▶ _ASSIGNMENT_: Once you have located the line containing "C204: none -> 1.5uF (GND, NET4)" in the material below, return it exactly along with each line after it through the line containing "U205 pin WP: GND -> NET5".

▶ _SUPPLIED DATA_:
::::::::

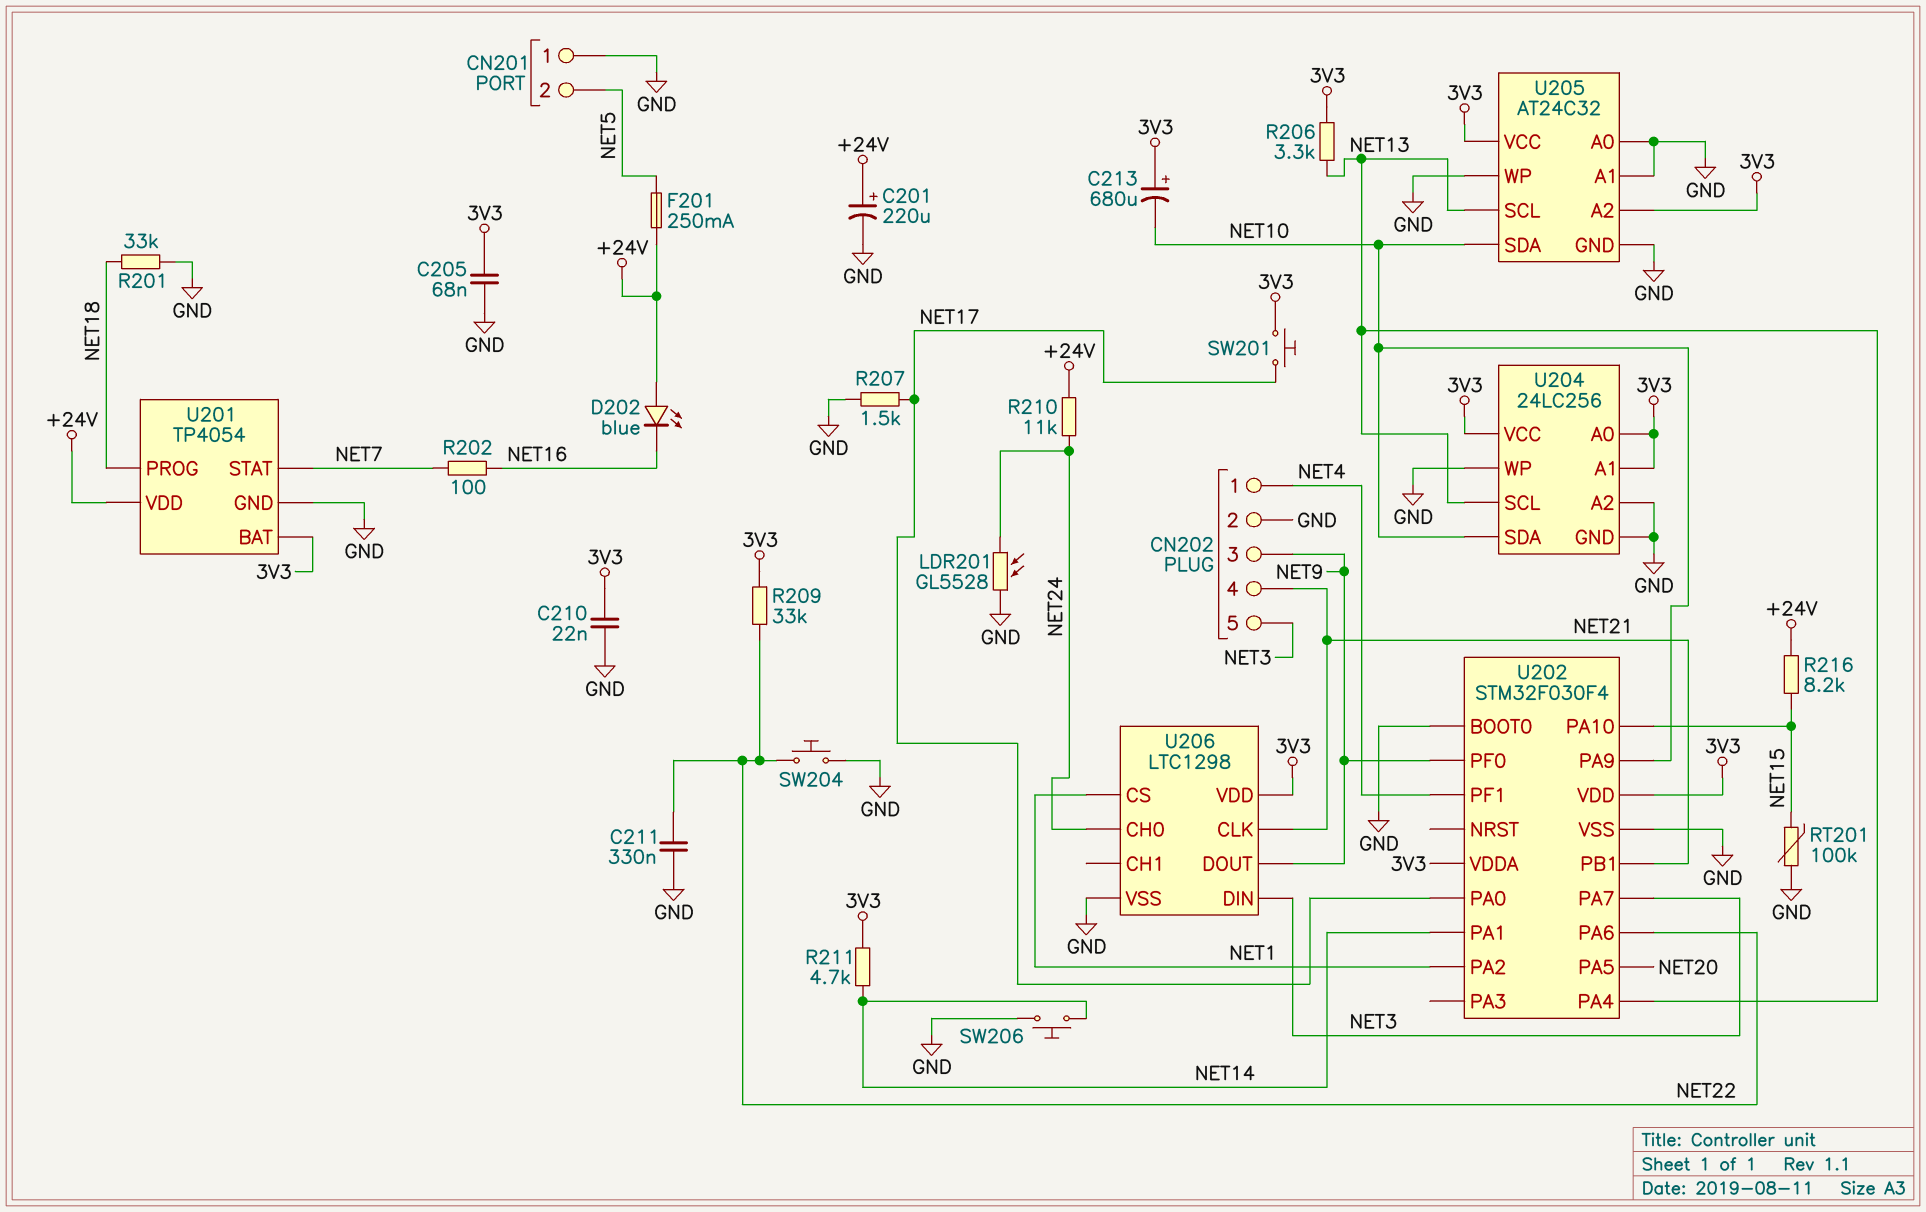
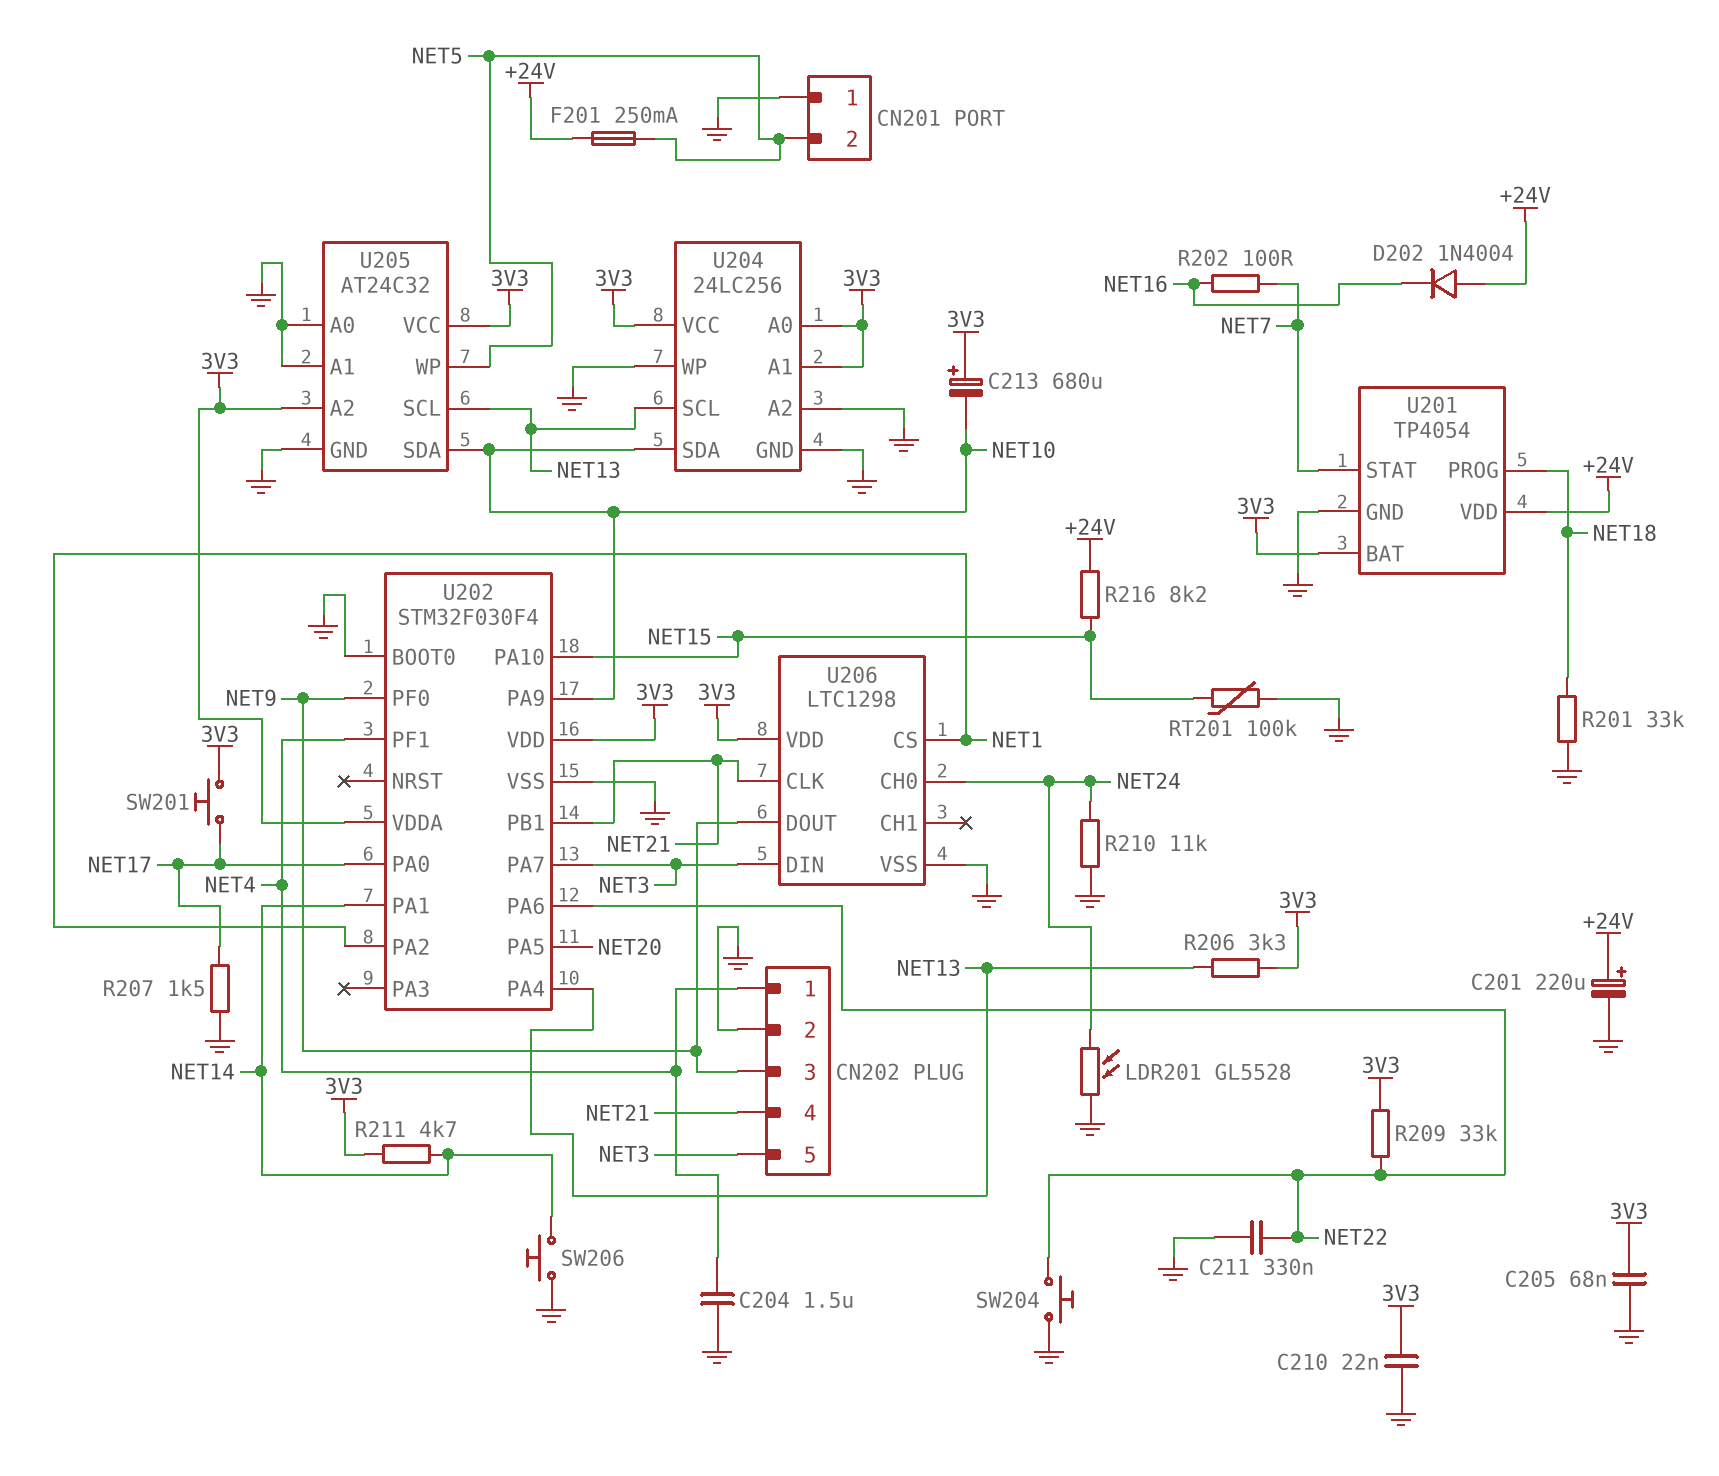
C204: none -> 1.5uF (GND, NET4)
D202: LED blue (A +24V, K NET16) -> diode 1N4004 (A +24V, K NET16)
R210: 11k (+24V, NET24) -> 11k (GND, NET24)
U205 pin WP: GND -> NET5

::::::::

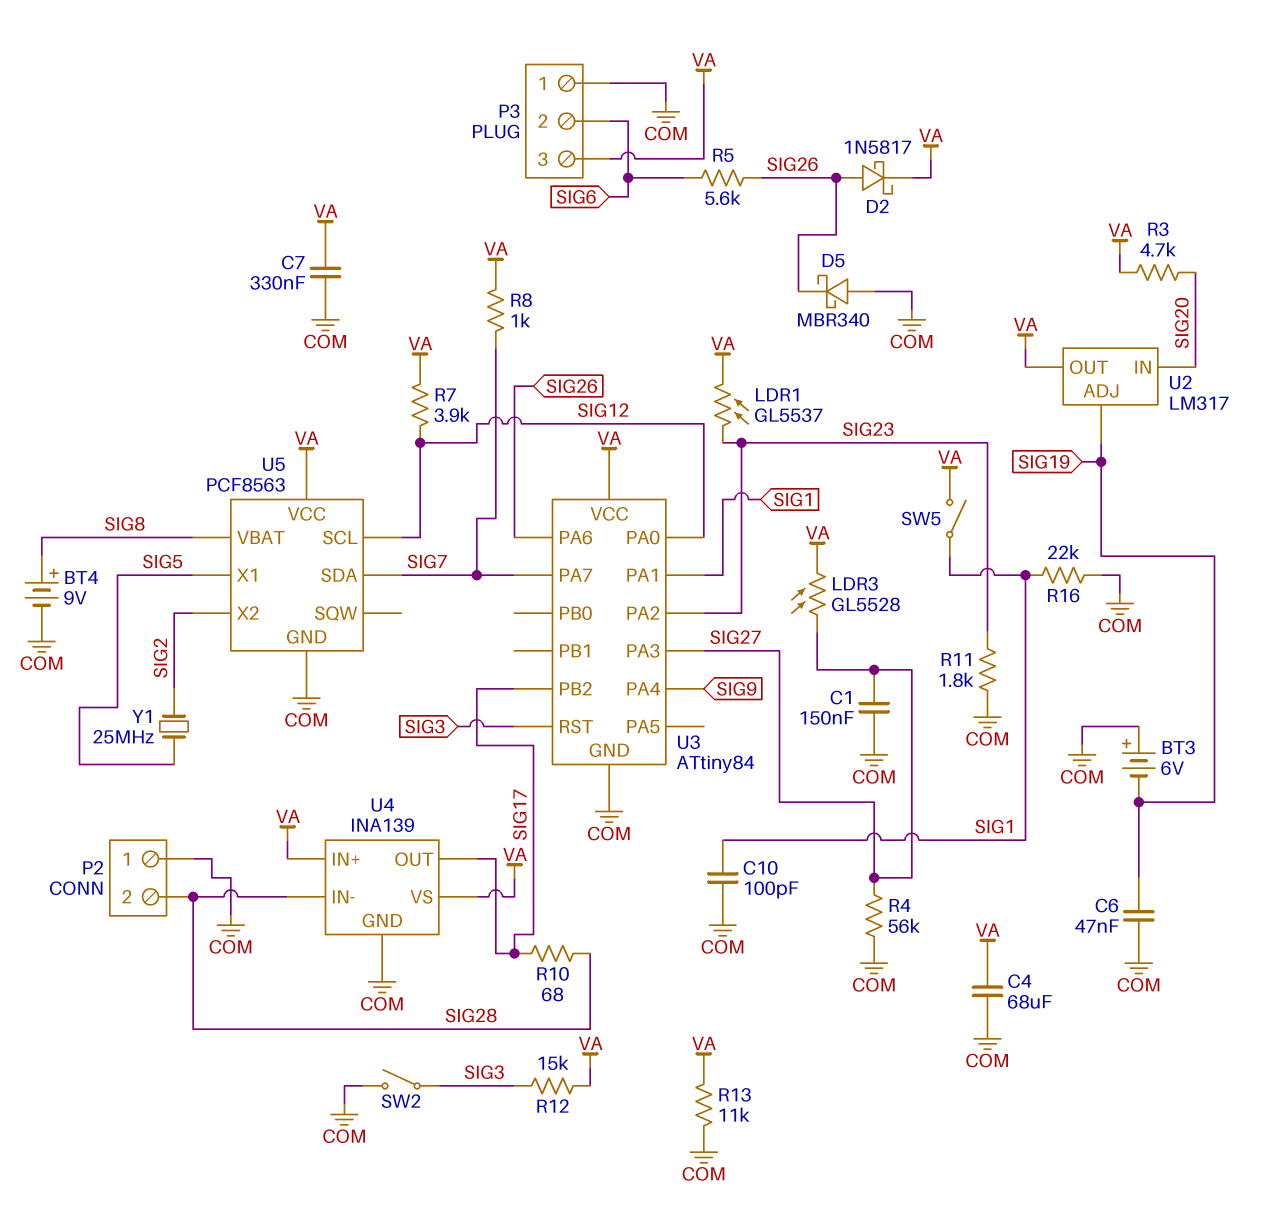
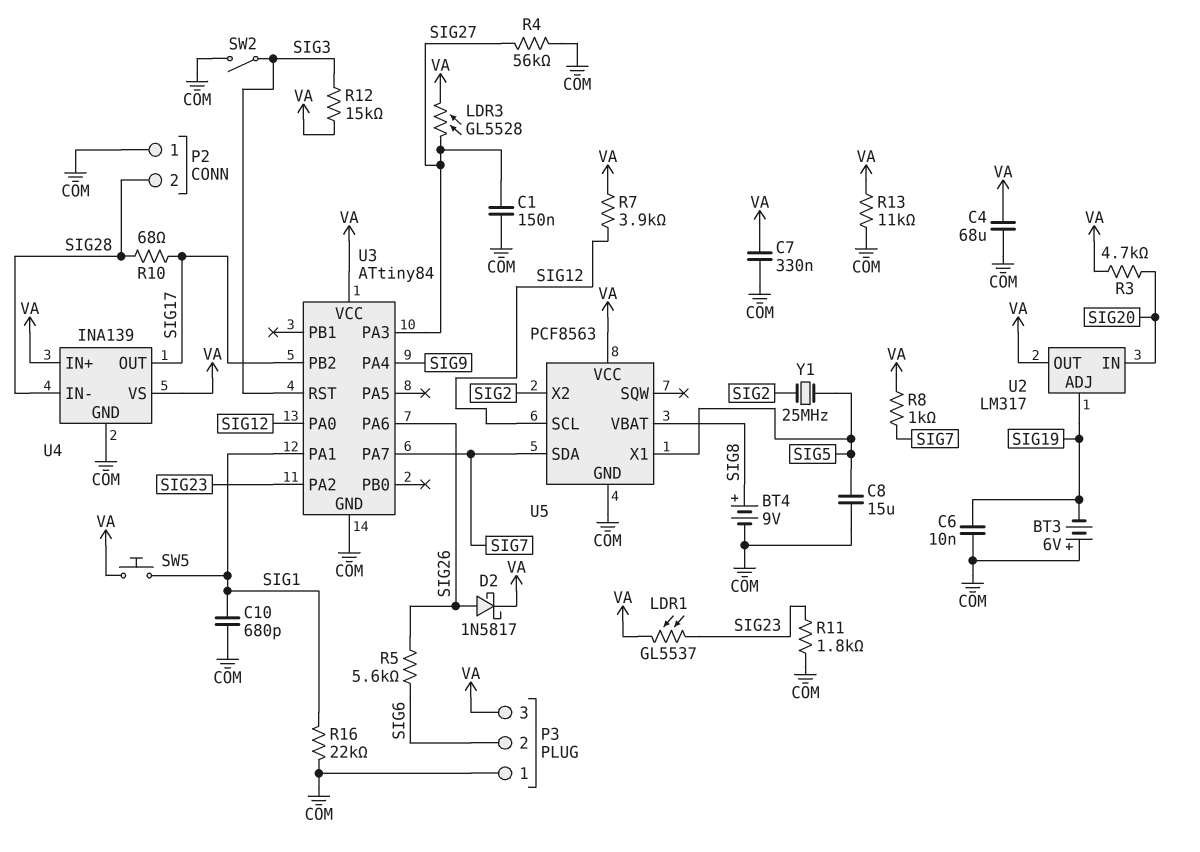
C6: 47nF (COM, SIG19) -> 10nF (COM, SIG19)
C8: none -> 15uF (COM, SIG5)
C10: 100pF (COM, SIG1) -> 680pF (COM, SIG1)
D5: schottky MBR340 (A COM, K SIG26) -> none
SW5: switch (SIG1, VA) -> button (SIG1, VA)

::::::::

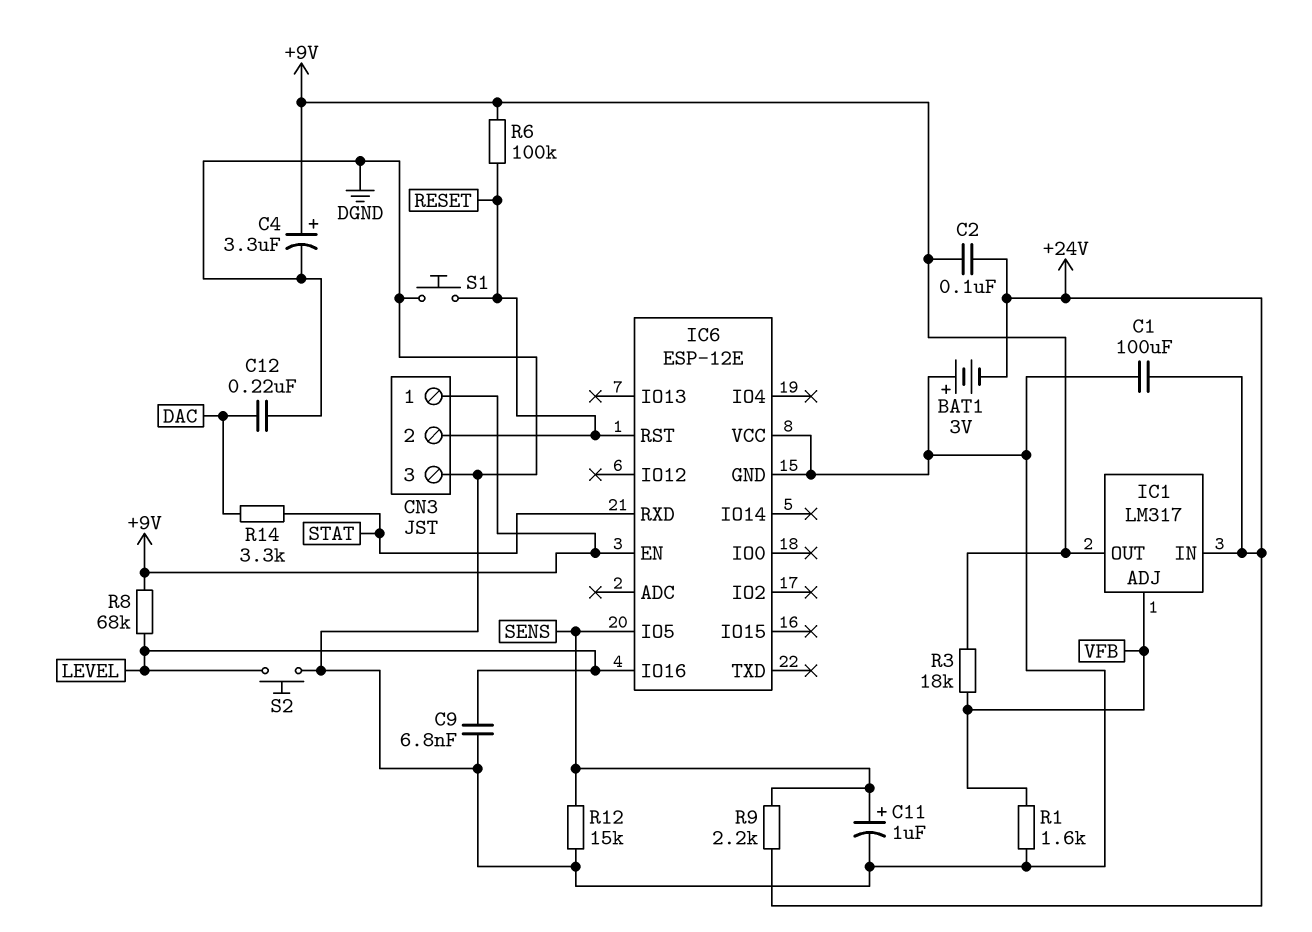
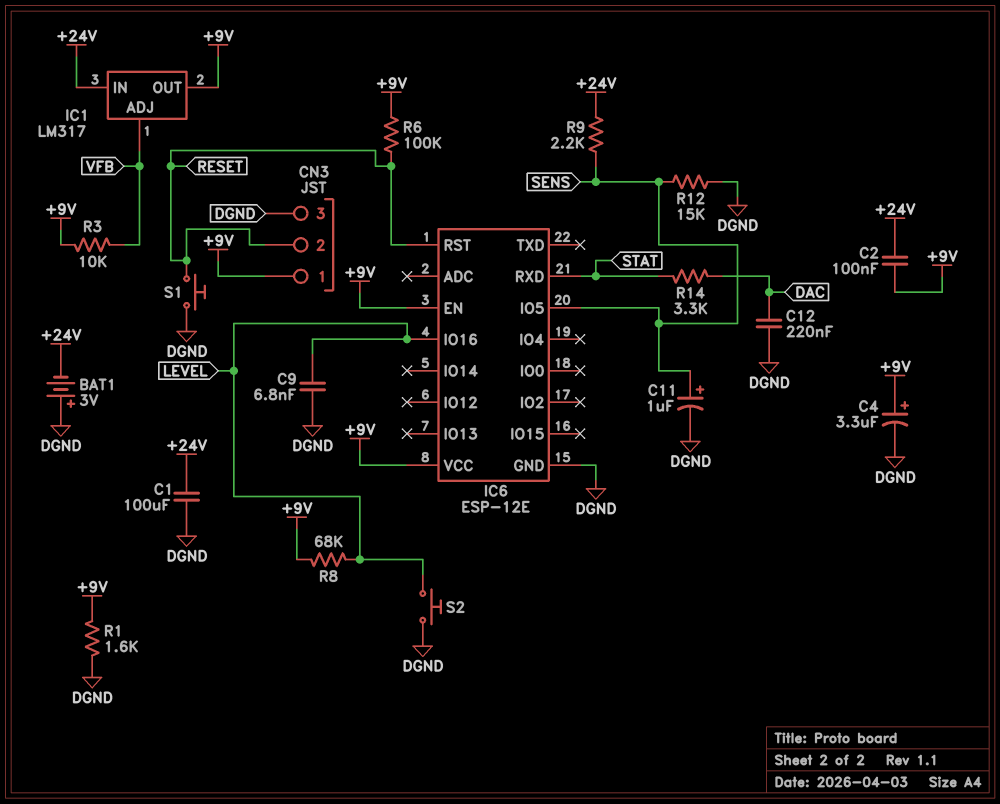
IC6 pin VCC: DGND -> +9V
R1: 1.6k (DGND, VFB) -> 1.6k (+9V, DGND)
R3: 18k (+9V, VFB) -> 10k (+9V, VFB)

::::::::

▶ _WRITTEN REPLY_:
C204: none -> 1.5uF (GND, NET4)
D202: LED blue (A +24V, K NET16) -> diode 1N4004 (A +24V, K NET16)
R210: 11k (+24V, NET24) -> 11k (GND, NET24)
U205 pin WP: GND -> NET5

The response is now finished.